■ **Source records**:
BEGIN

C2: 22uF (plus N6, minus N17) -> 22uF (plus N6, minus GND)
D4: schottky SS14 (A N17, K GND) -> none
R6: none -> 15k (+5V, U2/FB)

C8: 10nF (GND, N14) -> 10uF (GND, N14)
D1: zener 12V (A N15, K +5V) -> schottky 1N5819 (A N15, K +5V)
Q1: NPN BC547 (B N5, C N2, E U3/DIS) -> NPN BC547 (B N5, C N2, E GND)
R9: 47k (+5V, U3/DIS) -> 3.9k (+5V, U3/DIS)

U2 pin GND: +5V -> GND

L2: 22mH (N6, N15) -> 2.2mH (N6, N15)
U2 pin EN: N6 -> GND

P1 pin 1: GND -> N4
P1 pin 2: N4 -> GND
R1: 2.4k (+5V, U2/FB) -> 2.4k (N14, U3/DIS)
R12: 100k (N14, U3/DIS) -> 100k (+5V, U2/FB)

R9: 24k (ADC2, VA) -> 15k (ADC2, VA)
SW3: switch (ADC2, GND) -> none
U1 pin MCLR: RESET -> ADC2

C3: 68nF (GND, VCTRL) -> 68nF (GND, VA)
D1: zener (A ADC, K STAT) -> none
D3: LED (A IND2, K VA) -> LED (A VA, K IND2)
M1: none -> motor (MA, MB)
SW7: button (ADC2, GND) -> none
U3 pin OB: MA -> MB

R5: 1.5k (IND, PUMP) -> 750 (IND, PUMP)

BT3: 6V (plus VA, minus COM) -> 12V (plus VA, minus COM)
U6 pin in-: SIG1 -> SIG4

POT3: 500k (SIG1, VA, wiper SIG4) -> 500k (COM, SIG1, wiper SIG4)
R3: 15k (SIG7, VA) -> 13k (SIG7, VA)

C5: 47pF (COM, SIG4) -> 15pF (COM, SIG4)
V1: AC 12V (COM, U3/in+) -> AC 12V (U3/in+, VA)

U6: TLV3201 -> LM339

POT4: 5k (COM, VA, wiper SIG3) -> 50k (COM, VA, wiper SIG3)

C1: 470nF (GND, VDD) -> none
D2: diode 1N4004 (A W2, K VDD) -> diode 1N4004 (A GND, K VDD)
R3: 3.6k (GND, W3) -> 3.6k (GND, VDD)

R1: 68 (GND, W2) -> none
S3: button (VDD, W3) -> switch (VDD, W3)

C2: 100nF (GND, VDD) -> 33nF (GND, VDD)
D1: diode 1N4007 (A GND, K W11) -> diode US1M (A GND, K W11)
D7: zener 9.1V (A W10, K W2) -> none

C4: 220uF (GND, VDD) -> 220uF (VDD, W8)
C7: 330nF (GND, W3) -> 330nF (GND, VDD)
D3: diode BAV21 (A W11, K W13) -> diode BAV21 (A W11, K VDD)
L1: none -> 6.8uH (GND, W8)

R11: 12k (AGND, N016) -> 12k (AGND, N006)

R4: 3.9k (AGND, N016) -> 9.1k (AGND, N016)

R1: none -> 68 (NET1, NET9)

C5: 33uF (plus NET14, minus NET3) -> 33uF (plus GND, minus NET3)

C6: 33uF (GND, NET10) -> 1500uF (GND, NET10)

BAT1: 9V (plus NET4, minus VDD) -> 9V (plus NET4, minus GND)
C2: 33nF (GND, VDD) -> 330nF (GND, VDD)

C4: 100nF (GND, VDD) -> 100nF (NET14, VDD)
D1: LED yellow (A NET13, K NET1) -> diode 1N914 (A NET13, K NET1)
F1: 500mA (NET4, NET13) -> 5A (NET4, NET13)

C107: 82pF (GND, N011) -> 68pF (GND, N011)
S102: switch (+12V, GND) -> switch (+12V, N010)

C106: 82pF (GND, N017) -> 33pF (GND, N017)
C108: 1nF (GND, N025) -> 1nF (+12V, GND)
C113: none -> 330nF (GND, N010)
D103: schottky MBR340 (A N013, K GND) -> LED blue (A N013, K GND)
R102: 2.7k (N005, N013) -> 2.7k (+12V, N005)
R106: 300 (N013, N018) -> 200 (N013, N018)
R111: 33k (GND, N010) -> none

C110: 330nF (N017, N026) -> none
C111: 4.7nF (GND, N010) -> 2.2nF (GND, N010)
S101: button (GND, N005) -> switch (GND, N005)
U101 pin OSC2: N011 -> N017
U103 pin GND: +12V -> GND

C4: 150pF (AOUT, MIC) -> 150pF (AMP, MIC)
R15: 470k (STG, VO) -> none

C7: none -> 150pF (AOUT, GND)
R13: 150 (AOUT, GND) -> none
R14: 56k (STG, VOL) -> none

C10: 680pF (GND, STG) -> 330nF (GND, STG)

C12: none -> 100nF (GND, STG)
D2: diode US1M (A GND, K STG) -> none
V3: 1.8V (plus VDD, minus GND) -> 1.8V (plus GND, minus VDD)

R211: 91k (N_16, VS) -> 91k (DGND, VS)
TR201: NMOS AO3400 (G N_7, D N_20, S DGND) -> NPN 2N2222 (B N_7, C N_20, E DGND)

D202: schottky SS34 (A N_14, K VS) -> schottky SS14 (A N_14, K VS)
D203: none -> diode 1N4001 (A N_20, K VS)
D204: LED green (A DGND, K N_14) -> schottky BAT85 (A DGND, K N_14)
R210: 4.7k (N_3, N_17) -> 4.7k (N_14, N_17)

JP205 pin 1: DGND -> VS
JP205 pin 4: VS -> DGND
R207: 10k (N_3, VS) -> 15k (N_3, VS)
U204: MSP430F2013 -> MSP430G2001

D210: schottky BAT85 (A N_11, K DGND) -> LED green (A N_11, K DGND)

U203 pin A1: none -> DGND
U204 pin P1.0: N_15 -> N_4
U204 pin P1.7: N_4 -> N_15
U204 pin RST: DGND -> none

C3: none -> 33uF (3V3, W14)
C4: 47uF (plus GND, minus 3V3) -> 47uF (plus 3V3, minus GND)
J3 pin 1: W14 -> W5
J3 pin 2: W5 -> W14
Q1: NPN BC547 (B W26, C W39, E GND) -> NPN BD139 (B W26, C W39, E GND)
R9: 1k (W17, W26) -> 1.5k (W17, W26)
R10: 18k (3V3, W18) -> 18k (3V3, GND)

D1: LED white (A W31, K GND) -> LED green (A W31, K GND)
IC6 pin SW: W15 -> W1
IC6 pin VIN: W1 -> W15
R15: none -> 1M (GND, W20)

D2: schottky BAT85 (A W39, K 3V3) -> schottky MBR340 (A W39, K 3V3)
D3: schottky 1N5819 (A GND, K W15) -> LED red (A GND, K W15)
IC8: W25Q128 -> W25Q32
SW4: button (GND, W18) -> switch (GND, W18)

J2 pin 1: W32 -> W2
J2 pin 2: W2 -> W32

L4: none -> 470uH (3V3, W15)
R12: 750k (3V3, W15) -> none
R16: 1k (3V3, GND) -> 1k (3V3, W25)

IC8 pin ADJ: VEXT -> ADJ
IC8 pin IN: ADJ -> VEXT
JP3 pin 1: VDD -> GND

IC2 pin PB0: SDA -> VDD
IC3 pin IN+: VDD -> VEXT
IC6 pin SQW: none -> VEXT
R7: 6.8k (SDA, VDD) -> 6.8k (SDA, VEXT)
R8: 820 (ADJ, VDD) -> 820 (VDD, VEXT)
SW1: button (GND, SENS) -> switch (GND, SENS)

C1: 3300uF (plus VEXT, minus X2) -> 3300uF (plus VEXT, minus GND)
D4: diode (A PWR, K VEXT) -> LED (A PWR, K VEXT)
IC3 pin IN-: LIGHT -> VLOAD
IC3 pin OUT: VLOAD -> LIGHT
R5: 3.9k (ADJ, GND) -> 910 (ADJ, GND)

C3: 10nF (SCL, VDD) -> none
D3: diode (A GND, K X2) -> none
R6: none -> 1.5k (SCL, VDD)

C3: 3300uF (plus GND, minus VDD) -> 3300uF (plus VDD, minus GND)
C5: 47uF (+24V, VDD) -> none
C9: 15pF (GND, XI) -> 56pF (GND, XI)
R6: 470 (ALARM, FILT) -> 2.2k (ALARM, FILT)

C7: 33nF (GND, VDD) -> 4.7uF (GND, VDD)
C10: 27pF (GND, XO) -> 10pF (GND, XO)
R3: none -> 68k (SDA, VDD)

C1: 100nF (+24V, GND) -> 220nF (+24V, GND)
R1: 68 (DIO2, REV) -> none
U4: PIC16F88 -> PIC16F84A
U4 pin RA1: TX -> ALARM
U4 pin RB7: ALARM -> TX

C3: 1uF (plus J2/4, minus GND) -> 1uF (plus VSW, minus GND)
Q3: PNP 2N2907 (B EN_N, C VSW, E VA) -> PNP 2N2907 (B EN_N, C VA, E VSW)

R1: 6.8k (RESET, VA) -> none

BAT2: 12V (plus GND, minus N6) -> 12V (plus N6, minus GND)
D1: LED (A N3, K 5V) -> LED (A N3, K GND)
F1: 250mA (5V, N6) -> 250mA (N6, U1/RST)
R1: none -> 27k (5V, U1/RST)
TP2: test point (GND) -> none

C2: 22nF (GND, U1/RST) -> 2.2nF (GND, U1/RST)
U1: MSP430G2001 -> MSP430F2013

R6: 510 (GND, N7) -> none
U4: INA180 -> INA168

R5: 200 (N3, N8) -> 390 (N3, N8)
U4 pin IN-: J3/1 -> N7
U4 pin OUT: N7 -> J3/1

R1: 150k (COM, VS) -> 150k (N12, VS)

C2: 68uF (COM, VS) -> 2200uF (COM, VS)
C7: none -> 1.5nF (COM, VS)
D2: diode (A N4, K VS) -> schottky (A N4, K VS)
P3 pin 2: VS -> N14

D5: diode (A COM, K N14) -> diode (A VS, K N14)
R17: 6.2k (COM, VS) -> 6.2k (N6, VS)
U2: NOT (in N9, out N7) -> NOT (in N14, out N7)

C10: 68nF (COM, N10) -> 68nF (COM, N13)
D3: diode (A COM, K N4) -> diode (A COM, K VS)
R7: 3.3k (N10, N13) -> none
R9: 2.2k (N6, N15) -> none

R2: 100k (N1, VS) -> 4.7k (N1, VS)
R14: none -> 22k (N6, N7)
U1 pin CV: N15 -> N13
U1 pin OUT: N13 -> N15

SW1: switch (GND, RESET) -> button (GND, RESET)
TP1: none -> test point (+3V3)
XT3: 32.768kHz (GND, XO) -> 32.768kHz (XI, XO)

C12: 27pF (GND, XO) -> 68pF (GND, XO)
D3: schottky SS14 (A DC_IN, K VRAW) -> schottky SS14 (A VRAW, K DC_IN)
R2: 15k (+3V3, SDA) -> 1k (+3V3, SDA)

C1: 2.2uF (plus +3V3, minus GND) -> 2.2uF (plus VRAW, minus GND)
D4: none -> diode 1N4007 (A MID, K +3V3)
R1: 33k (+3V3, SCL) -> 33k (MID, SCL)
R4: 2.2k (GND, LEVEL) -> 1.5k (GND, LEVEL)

END

■ **ABOUT THIS EXERCISE**:
If a line comes after the one that contains "C2: 33nF (GND, VDD) -> 330nF (GND, VDD)", leave it out; return every line of the entries up to that point exactly, starting with the first, with that line included.

■ **OUTPUT OF THE EXERCISE**:
C2: 22uF (plus N6, minus N17) -> 22uF (plus N6, minus GND)
D4: schottky SS14 (A N17, K GND) -> none
R6: none -> 15k (+5V, U2/FB)

C8: 10nF (GND, N14) -> 10uF (GND, N14)
D1: zener 12V (A N15, K +5V) -> schottky 1N5819 (A N15, K +5V)
Q1: NPN BC547 (B N5, C N2, E U3/DIS) -> NPN BC547 (B N5, C N2, E GND)
R9: 47k (+5V, U3/DIS) -> 3.9k (+5V, U3/DIS)

U2 pin GND: +5V -> GND

L2: 22mH (N6, N15) -> 2.2mH (N6, N15)
U2 pin EN: N6 -> GND

P1 pin 1: GND -> N4
P1 pin 2: N4 -> GND
R1: 2.4k (+5V, U2/FB) -> 2.4k (N14, U3/DIS)
R12: 100k (N14, U3/DIS) -> 100k (+5V, U2/FB)

R9: 24k (ADC2, VA) -> 15k (ADC2, VA)
SW3: switch (ADC2, GND) -> none
U1 pin MCLR: RESET -> ADC2

C3: 68nF (GND, VCTRL) -> 68nF (GND, VA)
D1: zener (A ADC, K STAT) -> none
D3: LED (A IND2, K VA) -> LED (A VA, K IND2)
M1: none -> motor (MA, MB)
SW7: button (ADC2, GND) -> none
U3 pin OB: MA -> MB

R5: 1.5k (IND, PUMP) -> 750 (IND, PUMP)

BT3: 6V (plus VA, minus COM) -> 12V (plus VA, minus COM)
U6 pin in-: SIG1 -> SIG4

POT3: 500k (SIG1, VA, wiper SIG4) -> 500k (COM, SIG1, wiper SIG4)
R3: 15k (SIG7, VA) -> 13k (SIG7, VA)

C5: 47pF (COM, SIG4) -> 15pF (COM, SIG4)
V1: AC 12V (COM, U3/in+) -> AC 12V (U3/in+, VA)

U6: TLV3201 -> LM339

POT4: 5k (COM, VA, wiper SIG3) -> 50k (COM, VA, wiper SIG3)

C1: 470nF (GND, VDD) -> none
D2: diode 1N4004 (A W2, K VDD) -> diode 1N4004 (A GND, K VDD)
R3: 3.6k (GND, W3) -> 3.6k (GND, VDD)

R1: 68 (GND, W2) -> none
S3: button (VDD, W3) -> switch (VDD, W3)

C2: 100nF (GND, VDD) -> 33nF (GND, VDD)
D1: diode 1N4007 (A GND, K W11) -> diode US1M (A GND, K W11)
D7: zener 9.1V (A W10, K W2) -> none

C4: 220uF (GND, VDD) -> 220uF (VDD, W8)
C7: 330nF (GND, W3) -> 330nF (GND, VDD)
D3: diode BAV21 (A W11, K W13) -> diode BAV21 (A W11, K VDD)
L1: none -> 6.8uH (GND, W8)

R11: 12k (AGND, N016) -> 12k (AGND, N006)

R4: 3.9k (AGND, N016) -> 9.1k (AGND, N016)

R1: none -> 68 (NET1, NET9)

C5: 33uF (plus NET14, minus NET3) -> 33uF (plus GND, minus NET3)

C6: 33uF (GND, NET10) -> 1500uF (GND, NET10)

BAT1: 9V (plus NET4, minus VDD) -> 9V (plus NET4, minus GND)
C2: 33nF (GND, VDD) -> 330nF (GND, VDD)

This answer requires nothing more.